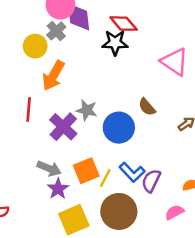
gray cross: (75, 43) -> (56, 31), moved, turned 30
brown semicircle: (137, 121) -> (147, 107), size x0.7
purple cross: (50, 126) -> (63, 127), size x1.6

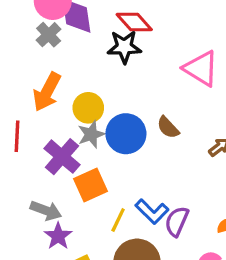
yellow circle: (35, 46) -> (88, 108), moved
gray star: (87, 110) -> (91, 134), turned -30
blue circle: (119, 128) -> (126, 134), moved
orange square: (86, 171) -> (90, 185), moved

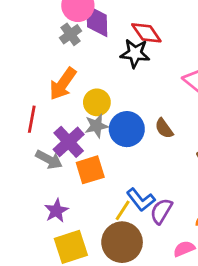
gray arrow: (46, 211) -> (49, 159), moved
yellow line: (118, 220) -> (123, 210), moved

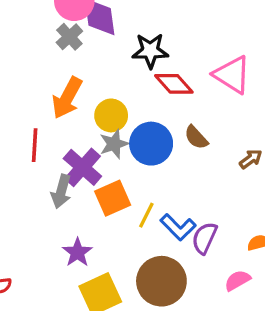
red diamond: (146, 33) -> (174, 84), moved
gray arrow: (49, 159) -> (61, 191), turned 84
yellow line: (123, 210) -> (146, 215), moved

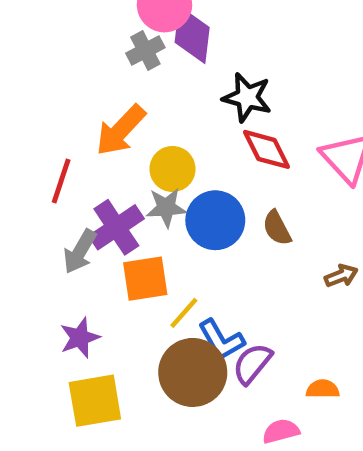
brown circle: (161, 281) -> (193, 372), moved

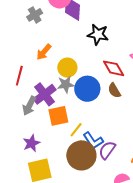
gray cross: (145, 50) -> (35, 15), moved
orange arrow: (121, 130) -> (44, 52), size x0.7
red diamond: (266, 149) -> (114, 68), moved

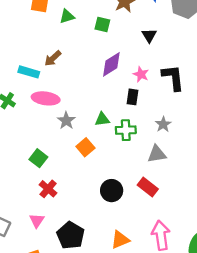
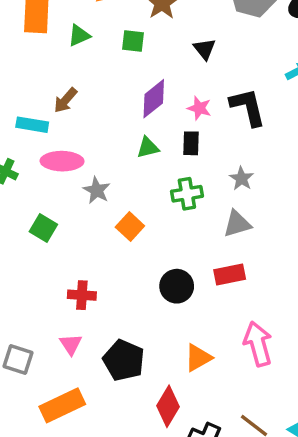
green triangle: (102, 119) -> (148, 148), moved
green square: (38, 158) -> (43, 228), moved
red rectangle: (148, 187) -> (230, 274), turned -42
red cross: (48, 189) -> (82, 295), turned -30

○ ○ ○

In the records above, everything from the line with "blue circle: (119, 128) -> (126, 134), moved" down to the line with "red diamond: (146, 33) -> (174, 84), moved" is to be set down exactly, both ends included, with no pictures and no other lines.

- RESPONSE AREA:
blue circle: (119, 128) -> (126, 134), moved
orange square: (86, 171) -> (90, 185), moved

gray arrow: (46, 211) -> (49, 159), moved
yellow line: (118, 220) -> (123, 210), moved

red diamond: (146, 33) -> (174, 84), moved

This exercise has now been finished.